In the lines below, look for "purple". Copy each line where it appears.

*** RAW DATA Section Begins ***

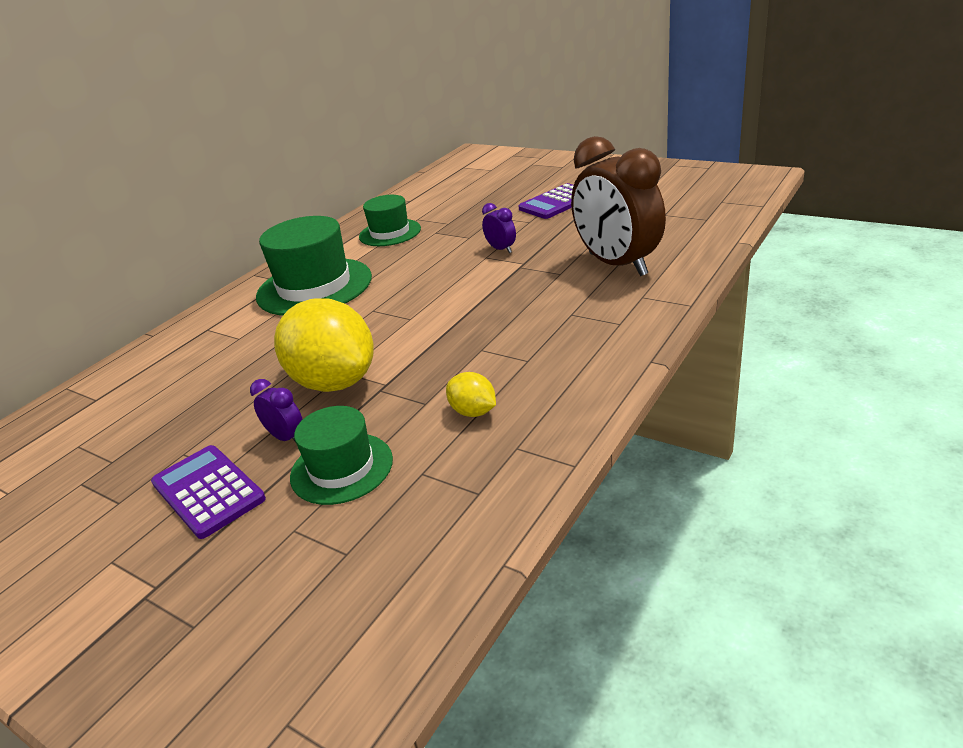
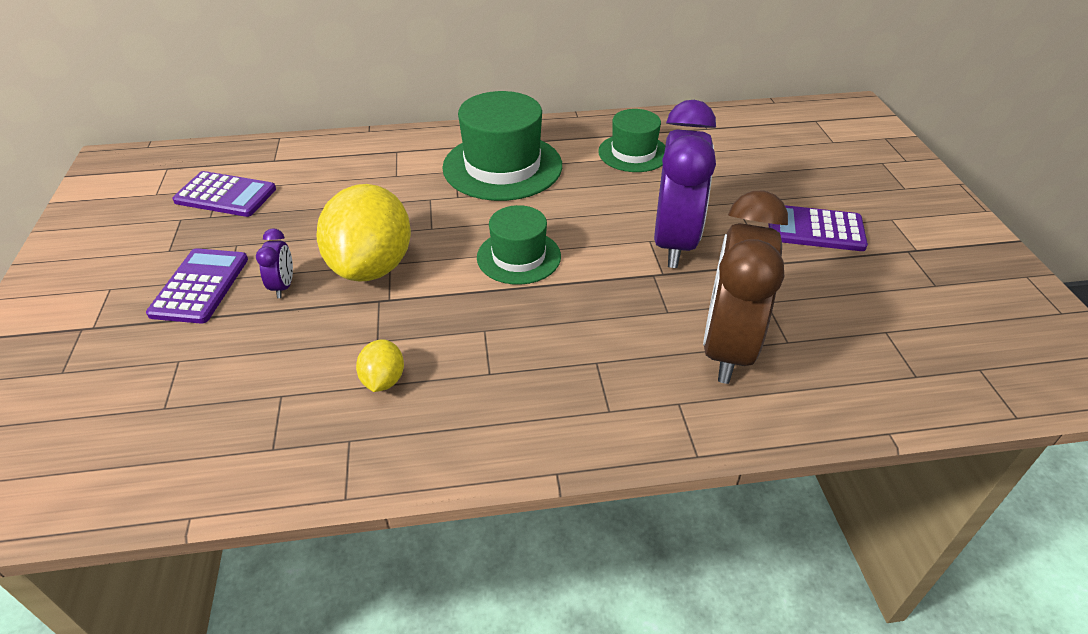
camera: 45 degrees right, 10 degrees up
(96, 443) = (225, 195): none -> purple calculator
(341, 468) = (262, 342): green hat -> green hat (518, 257)
(501, 249) = (674, 243): purple clock -> purple clock, size x2.44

*** RAW DATA Section Ends ***

◆ **TASK SOLUTION**
(96, 443) = (225, 195): none -> purple calculator
(501, 249) = (674, 243): purple clock -> purple clock, size x2.44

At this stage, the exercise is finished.